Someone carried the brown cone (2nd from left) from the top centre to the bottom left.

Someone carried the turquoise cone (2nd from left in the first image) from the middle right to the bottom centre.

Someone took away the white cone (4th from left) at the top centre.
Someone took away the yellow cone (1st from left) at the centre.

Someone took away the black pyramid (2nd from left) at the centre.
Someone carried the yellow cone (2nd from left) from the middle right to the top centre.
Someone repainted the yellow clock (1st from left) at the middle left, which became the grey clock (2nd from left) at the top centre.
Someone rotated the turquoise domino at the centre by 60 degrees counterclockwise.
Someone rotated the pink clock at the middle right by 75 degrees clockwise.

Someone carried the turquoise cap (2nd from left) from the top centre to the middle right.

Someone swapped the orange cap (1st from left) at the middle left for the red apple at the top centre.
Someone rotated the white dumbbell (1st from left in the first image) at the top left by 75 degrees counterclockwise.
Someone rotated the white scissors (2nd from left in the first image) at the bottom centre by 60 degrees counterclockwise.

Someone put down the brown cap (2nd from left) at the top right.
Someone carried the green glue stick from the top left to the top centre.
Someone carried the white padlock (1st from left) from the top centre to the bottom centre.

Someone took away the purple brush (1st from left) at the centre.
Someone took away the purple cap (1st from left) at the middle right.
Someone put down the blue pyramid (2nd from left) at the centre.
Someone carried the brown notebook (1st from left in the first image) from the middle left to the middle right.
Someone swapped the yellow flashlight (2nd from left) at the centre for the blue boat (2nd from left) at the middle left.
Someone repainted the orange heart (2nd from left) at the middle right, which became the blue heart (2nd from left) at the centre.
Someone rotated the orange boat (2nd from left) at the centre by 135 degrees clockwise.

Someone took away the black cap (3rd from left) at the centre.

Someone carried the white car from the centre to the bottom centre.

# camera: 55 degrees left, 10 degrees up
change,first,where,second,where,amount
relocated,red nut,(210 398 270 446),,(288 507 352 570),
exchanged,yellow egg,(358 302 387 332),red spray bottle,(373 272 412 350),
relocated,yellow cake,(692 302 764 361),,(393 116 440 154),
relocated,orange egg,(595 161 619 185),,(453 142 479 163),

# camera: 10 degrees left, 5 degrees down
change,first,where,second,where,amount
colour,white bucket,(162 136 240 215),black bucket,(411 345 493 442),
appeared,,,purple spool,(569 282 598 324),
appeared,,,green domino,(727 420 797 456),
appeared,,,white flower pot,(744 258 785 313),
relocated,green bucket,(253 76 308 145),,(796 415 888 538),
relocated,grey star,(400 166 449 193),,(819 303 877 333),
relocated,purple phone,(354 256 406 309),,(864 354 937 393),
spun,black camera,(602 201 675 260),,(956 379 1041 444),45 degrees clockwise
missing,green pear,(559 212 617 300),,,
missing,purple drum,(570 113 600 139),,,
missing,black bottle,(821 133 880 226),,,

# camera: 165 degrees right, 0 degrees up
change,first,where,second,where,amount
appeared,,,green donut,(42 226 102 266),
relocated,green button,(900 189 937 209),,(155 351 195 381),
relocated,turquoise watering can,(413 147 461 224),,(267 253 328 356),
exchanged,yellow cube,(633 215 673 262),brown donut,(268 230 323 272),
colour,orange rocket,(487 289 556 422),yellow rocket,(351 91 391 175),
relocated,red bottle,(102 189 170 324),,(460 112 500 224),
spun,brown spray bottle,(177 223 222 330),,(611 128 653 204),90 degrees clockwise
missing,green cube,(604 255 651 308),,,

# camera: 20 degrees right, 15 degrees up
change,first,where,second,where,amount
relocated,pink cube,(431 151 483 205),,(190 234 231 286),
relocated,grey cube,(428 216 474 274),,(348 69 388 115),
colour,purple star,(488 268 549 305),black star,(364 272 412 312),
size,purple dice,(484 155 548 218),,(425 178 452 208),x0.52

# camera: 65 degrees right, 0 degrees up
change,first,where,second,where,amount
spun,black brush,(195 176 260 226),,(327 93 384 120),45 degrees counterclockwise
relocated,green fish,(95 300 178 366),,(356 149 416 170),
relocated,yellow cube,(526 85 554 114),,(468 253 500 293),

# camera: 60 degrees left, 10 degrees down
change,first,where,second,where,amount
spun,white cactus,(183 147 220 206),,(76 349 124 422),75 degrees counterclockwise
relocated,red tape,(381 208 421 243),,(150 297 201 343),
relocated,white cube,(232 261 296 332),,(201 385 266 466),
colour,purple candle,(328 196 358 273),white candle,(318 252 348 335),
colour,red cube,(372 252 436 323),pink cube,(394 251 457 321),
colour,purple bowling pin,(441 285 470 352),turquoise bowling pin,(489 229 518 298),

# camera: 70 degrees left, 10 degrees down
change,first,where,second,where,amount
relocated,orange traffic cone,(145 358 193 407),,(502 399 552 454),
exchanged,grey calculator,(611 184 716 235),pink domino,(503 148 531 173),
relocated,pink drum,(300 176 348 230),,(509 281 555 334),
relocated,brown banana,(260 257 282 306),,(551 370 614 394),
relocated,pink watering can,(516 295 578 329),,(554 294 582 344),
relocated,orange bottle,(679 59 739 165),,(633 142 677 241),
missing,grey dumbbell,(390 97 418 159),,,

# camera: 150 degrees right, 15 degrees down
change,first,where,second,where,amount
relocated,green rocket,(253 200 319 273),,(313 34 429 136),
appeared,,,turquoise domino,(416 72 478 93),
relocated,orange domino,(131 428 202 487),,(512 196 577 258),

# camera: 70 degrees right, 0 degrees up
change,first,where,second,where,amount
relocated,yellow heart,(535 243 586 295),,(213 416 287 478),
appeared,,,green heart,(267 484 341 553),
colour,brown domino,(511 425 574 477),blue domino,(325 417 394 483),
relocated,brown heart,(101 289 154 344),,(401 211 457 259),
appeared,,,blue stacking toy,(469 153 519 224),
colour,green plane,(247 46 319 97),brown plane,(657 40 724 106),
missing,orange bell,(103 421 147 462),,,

◆ YOUR INSTRUCTIONS
Write out exactly the lines above from the line with "Someone carried the green" through the line with "Someone swapped the yellow", both of them included, and leave out all other lines.

◆ RESPONSE TO THIS EXERCISE
Someone carried the green glue stick from the top left to the top centre.
Someone carried the white padlock (1st from left) from the top centre to the bottom centre.

Someone took away the purple brush (1st from left) at the centre.
Someone took away the purple cap (1st from left) at the middle right.
Someone put down the blue pyramid (2nd from left) at the centre.
Someone carried the brown notebook (1st from left in the first image) from the middle left to the middle right.
Someone swapped the yellow flashlight (2nd from left) at the centre for the blue boat (2nd from left) at the middle left.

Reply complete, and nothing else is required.